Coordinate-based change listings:
################

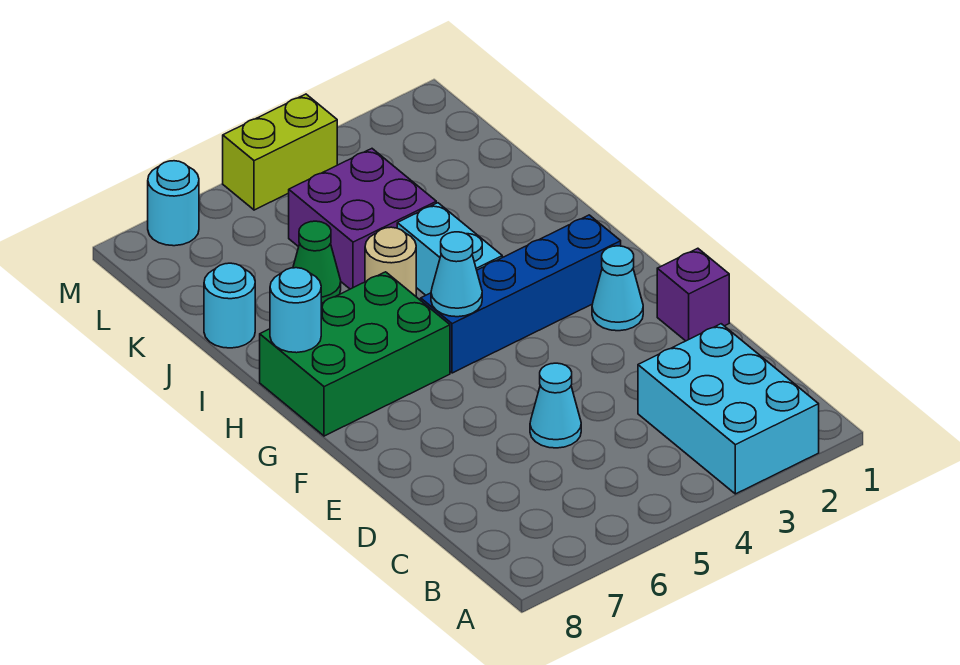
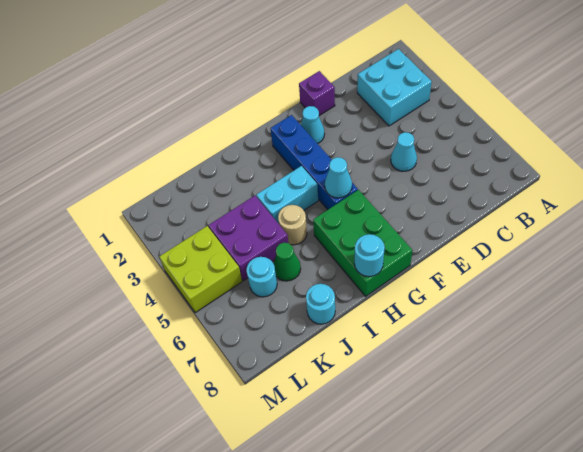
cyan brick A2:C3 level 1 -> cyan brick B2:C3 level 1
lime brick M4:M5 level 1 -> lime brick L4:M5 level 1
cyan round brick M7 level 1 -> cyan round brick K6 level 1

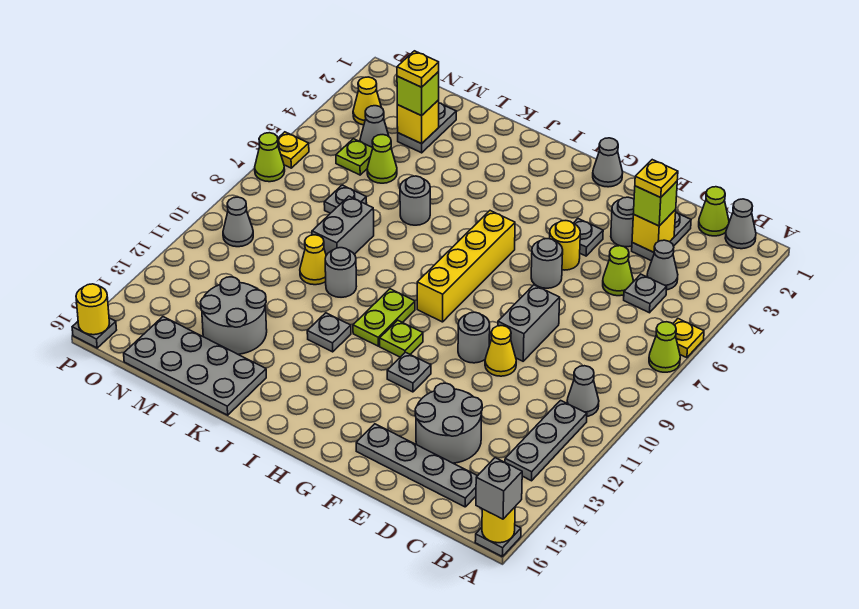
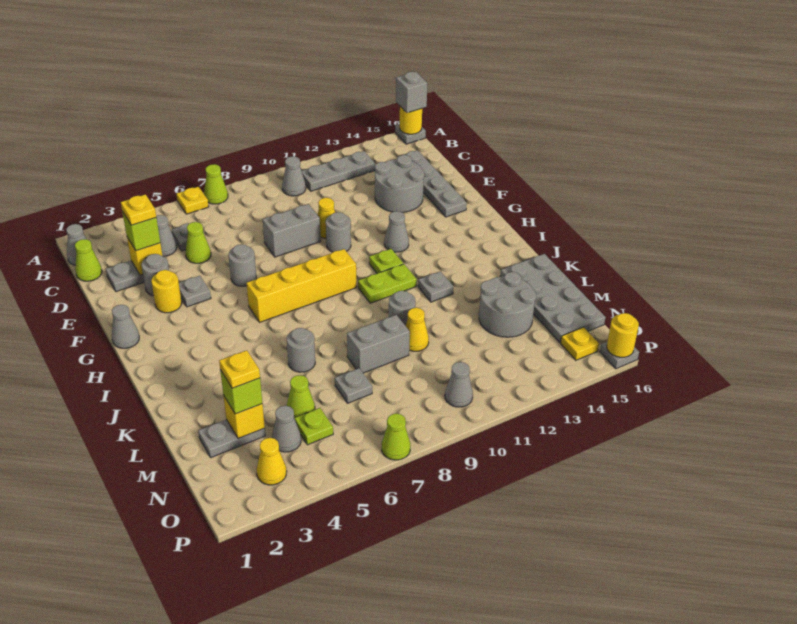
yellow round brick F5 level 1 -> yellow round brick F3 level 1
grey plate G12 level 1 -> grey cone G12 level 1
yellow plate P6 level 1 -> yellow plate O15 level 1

################

The task: Return every entry word for word, minus the pictures.

Solution below:
cyan brick A2:C3 level 1 -> cyan brick B2:C3 level 1
lime brick M4:M5 level 1 -> lime brick L4:M5 level 1
cyan round brick M7 level 1 -> cyan round brick K6 level 1

yellow round brick F5 level 1 -> yellow round brick F3 level 1
grey plate G12 level 1 -> grey cone G12 level 1
yellow plate P6 level 1 -> yellow plate O15 level 1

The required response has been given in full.